Segment Start: INPUT
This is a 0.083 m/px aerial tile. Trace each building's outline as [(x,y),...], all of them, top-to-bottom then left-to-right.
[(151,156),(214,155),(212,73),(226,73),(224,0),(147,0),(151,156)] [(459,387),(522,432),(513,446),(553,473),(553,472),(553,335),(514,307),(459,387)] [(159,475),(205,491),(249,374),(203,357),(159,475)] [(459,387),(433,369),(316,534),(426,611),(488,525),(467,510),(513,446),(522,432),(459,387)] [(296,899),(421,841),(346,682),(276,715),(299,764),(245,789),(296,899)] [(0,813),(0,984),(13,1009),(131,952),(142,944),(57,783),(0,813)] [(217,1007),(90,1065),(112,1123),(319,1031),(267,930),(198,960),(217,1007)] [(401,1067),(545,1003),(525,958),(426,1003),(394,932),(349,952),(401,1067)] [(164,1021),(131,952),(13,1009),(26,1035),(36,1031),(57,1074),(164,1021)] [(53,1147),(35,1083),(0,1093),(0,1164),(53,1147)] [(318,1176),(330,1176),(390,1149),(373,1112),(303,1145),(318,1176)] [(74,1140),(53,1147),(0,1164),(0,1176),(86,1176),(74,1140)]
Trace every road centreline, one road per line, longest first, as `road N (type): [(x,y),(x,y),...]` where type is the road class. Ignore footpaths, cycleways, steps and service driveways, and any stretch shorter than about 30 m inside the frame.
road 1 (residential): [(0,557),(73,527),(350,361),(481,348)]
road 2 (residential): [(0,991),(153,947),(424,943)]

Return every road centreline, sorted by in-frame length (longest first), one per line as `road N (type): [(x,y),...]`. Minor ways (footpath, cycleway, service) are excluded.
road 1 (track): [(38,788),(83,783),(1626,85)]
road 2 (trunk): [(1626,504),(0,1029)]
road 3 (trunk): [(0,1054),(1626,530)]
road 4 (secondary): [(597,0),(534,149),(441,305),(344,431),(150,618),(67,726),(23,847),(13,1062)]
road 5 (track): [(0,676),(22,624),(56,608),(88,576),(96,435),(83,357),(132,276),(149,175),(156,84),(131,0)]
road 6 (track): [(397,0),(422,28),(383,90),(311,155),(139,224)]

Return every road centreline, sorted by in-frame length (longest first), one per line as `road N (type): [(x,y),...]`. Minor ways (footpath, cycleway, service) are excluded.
Segment End: INPUT
**WORK REQUEST:**
All records above must be printed again, exactly.

**TASK RESPONSE:**
This is a 0.083 m/px aerial tile. Trace each building's outline as [(x,y),...], all of them, top-to-bottom then left-to-right.
[(151,156),(214,155),(212,73),(226,73),(224,0),(147,0),(151,156)] [(459,387),(522,432),(513,446),(553,473),(553,472),(553,335),(514,307),(459,387)] [(159,475),(205,491),(249,374),(203,357),(159,475)] [(459,387),(433,369),(316,534),(426,611),(488,525),(467,510),(513,446),(522,432),(459,387)] [(296,899),(421,841),(346,682),(276,715),(299,764),(245,789),(296,899)] [(0,813),(0,984),(13,1009),(131,952),(142,944),(57,783),(0,813)] [(217,1007),(90,1065),(112,1123),(319,1031),(267,930),(198,960),(217,1007)] [(401,1067),(545,1003),(525,958),(426,1003),(394,932),(349,952),(401,1067)] [(164,1021),(131,952),(13,1009),(26,1035),(36,1031),(57,1074),(164,1021)] [(53,1147),(35,1083),(0,1093),(0,1164),(53,1147)] [(318,1176),(330,1176),(390,1149),(373,1112),(303,1145),(318,1176)] [(74,1140),(53,1147),(0,1164),(0,1176),(86,1176),(74,1140)]
Trace every road centreline, one road per line, longest first, as `road N (type): [(x,y),(x,y),...]` where type is the road class. Ignore footpaths, cycleways, steps and service driveways, and any stretch shorter than about 30 m inside the frame.
road 1 (residential): [(0,557),(73,527),(350,361),(481,348)]
road 2 (residential): [(0,991),(153,947),(424,943)]

Return every road centreline, sorted by in-frame length (longest first), one per line as `road N (type): [(x,y),...]`. Minor ways (footpath, cycleway, service) are excluded.
road 1 (track): [(38,788),(83,783),(1626,85)]
road 2 (trunk): [(1626,504),(0,1029)]
road 3 (trunk): [(0,1054),(1626,530)]
road 4 (secondary): [(597,0),(534,149),(441,305),(344,431),(150,618),(67,726),(23,847),(13,1062)]
road 5 (track): [(0,676),(22,624),(56,608),(88,576),(96,435),(83,357),(132,276),(149,175),(156,84),(131,0)]
road 6 (track): [(397,0),(422,28),(383,90),(311,155),(139,224)]

Return every road centreline, sorted by in-frame length (longest first), one per line as `road N (type): [(x,y),...]`. Minor ways (footpath, cycleway, service) are excluded.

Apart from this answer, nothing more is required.